Exercise instructions
Leaving out all pictures, retype the records exactly.

*** Opening Data for the task ***

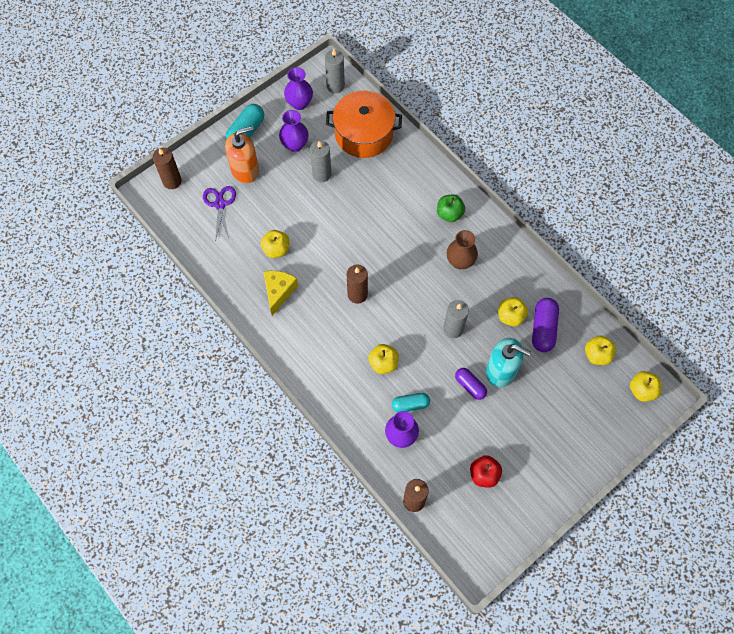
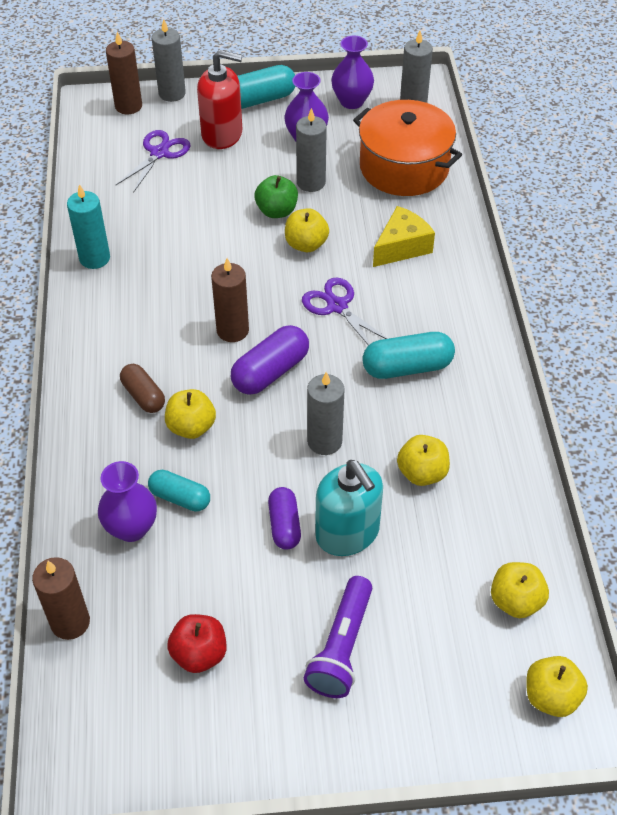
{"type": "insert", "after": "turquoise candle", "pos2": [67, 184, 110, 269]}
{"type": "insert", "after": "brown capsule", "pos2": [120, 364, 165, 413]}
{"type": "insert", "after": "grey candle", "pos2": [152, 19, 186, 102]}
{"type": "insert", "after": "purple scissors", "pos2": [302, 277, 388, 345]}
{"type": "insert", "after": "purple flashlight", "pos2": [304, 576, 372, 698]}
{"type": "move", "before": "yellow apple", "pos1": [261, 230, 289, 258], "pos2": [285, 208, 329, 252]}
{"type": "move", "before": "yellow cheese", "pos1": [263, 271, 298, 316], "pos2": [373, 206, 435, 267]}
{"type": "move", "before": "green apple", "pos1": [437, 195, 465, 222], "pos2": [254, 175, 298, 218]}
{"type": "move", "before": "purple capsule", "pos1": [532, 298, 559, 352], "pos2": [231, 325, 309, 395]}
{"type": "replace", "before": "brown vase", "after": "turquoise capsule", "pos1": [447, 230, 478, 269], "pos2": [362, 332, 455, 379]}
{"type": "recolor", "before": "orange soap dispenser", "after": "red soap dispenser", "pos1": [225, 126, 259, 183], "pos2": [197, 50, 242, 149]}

*** Closing Data for the task ***

Task result
{"type": "insert", "after": "turquoise candle", "pos2": [67, 184, 110, 269]}
{"type": "insert", "after": "brown capsule", "pos2": [120, 364, 165, 413]}
{"type": "insert", "after": "grey candle", "pos2": [152, 19, 186, 102]}
{"type": "insert", "after": "purple scissors", "pos2": [302, 277, 388, 345]}
{"type": "insert", "after": "purple flashlight", "pos2": [304, 576, 372, 698]}
{"type": "move", "before": "yellow apple", "pos1": [261, 230, 289, 258], "pos2": [285, 208, 329, 252]}
{"type": "move", "before": "yellow cheese", "pos1": [263, 271, 298, 316], "pos2": [373, 206, 435, 267]}
{"type": "move", "before": "green apple", "pos1": [437, 195, 465, 222], "pos2": [254, 175, 298, 218]}
{"type": "move", "before": "purple capsule", "pos1": [532, 298, 559, 352], "pos2": [231, 325, 309, 395]}
{"type": "replace", "before": "brown vase", "after": "turquoise capsule", "pos1": [447, 230, 478, 269], "pos2": [362, 332, 455, 379]}
{"type": "recolor", "before": "orange soap dispenser", "after": "red soap dispenser", "pos1": [225, 126, 259, 183], "pos2": [197, 50, 242, 149]}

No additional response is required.